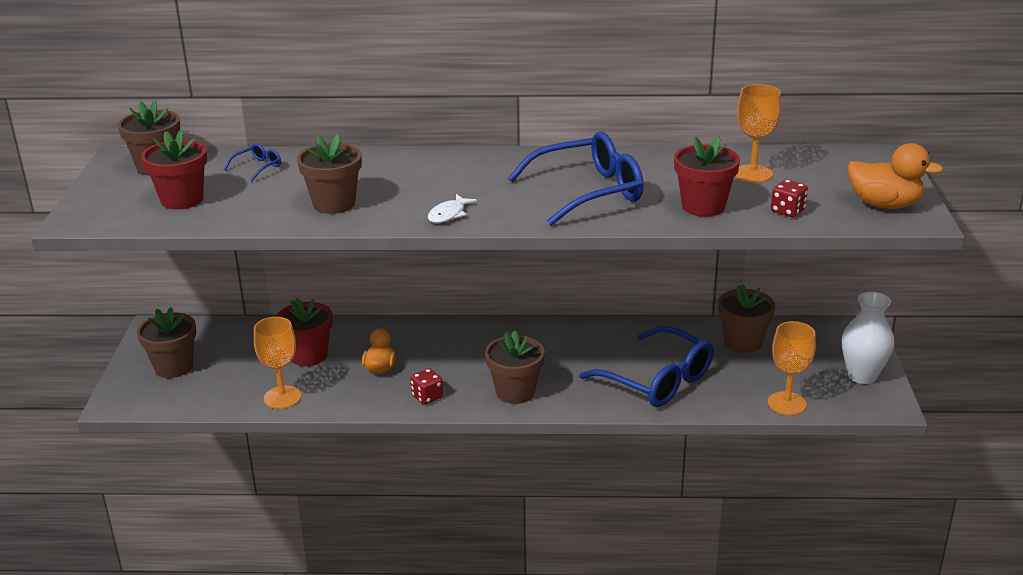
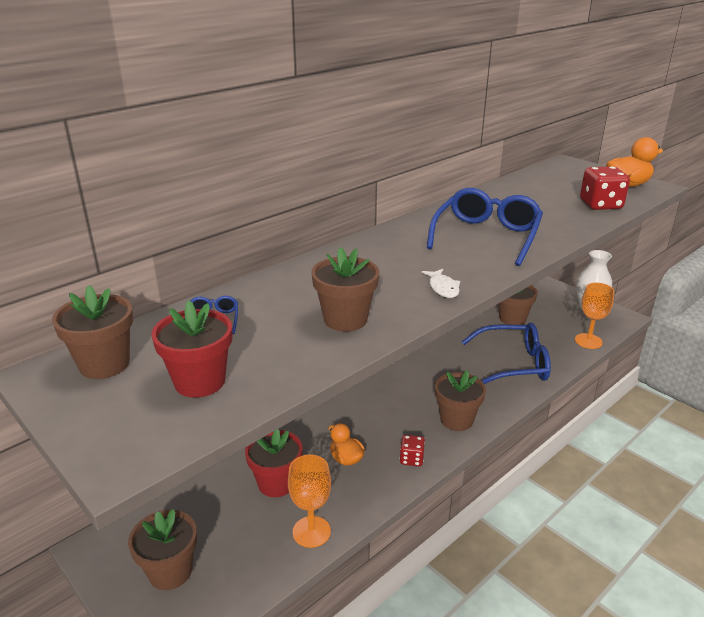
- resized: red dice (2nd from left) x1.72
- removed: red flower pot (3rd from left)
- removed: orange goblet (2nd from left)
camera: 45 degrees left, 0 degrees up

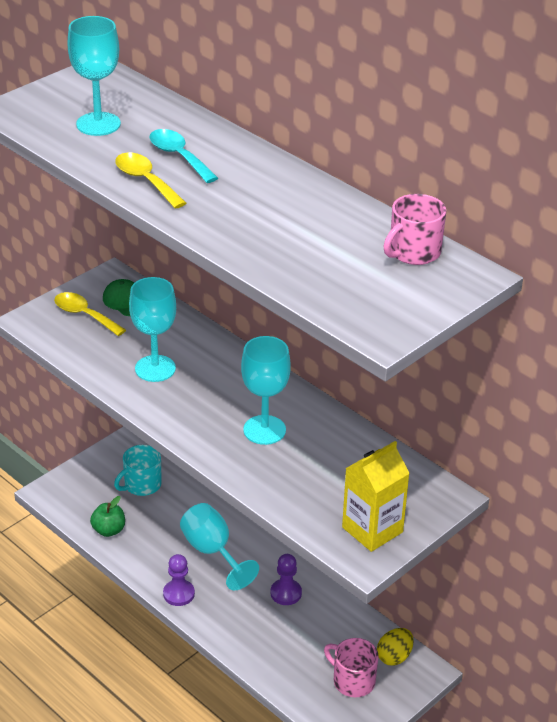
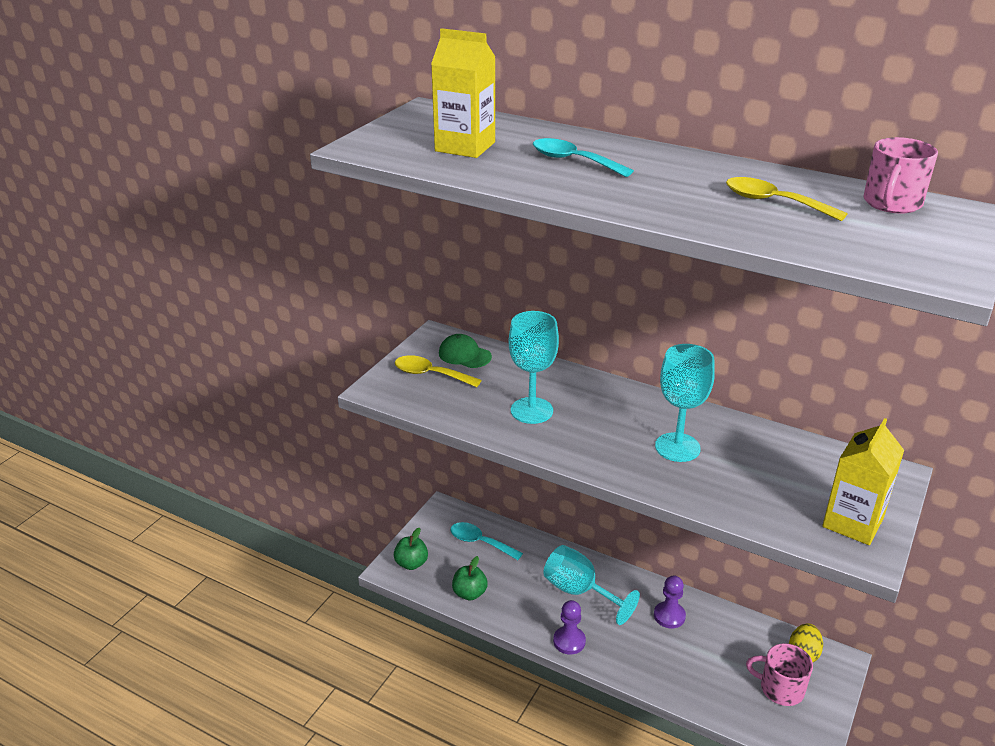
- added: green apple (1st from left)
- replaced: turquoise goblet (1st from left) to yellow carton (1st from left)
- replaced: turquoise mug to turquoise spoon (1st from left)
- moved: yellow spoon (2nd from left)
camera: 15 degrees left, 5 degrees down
• • •
• [What you have to do]
Extract all lines from the data in which "camera" is found.

• [Answer space]
camera: 45 degrees left, 0 degrees up
camera: 15 degrees left, 5 degrees down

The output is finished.